─── DATA EXCERPT

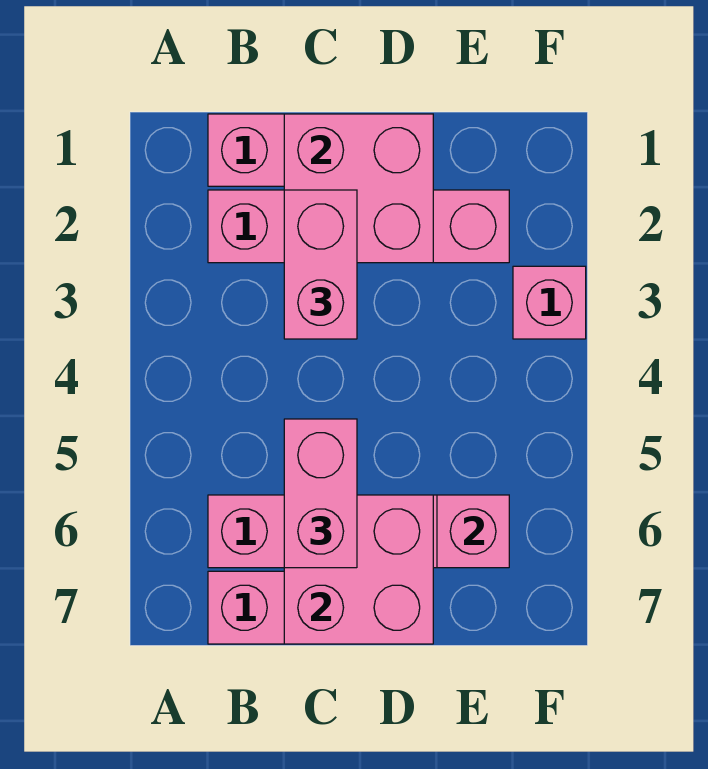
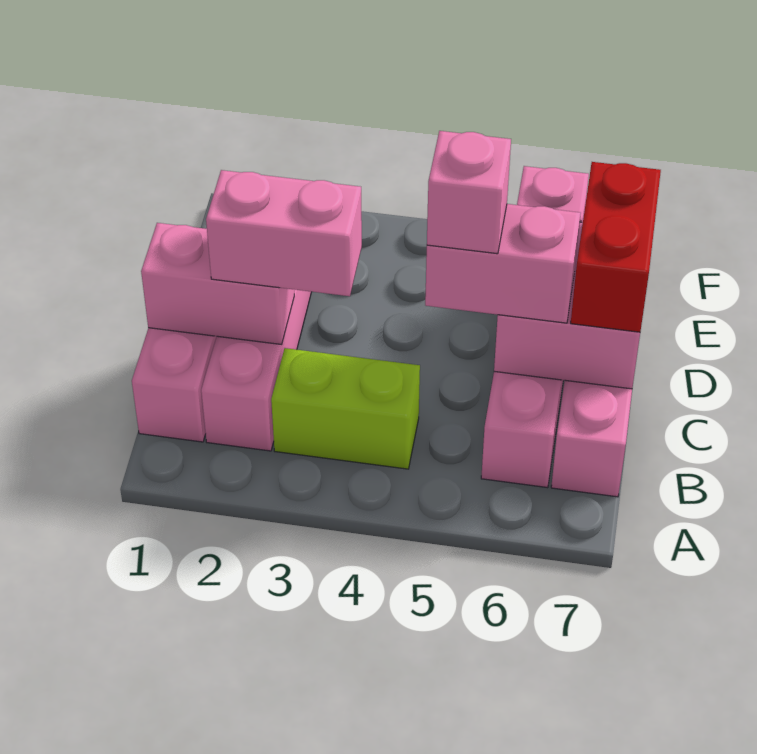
none -> lime brick B3:B4 level 1
pink brick C1:D2 level 2 -> pink brick C1:C2 level 2
none -> red brick C7:D7 level 3
pink brick F3 level 1 -> pink brick C5 level 4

──────

### WHAT THE TASK ASKS
Which lines above contain the word "none"? Show each of them.

### OUTPUT FOR THIS TASK
none -> lime brick B3:B4 level 1
none -> red brick C7:D7 level 3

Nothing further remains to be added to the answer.